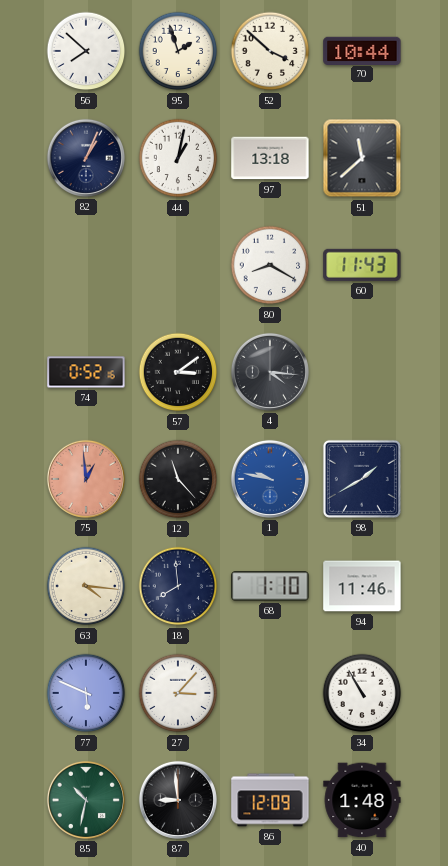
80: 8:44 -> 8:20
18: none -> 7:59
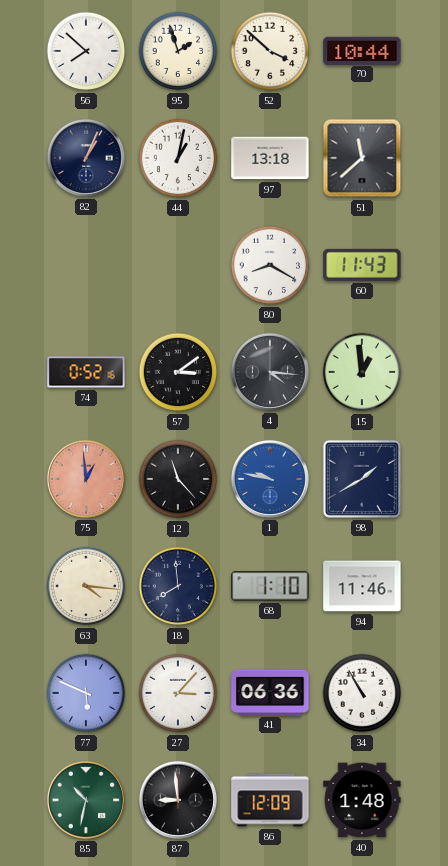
15: none -> 12:59
41: none -> 06:36
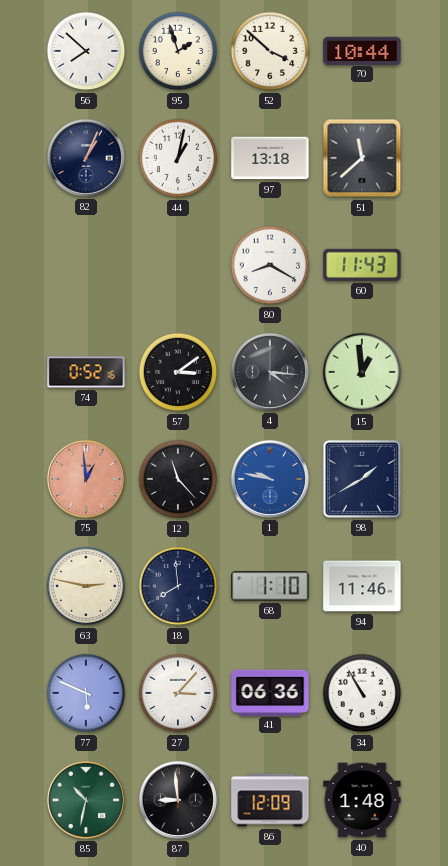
63: 4:16 -> 2:47
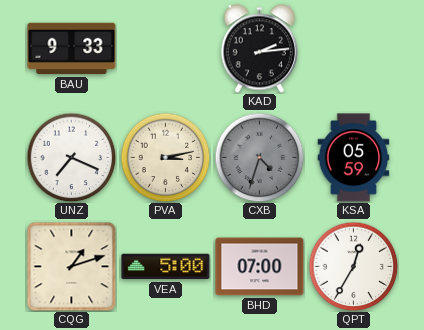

===============

# [Task directions]
Render every line from the entries above as a JSON list of strings, one string per line, omitting blank lines. Exclude the picture placeholders from the list.

# [Answer]
[
  "80: 8:44 -> 8:20",
  "18: none -> 7:59",
  "15: none -> 12:59",
  "41: none -> 06:36",
  "63: 4:16 -> 2:47"
]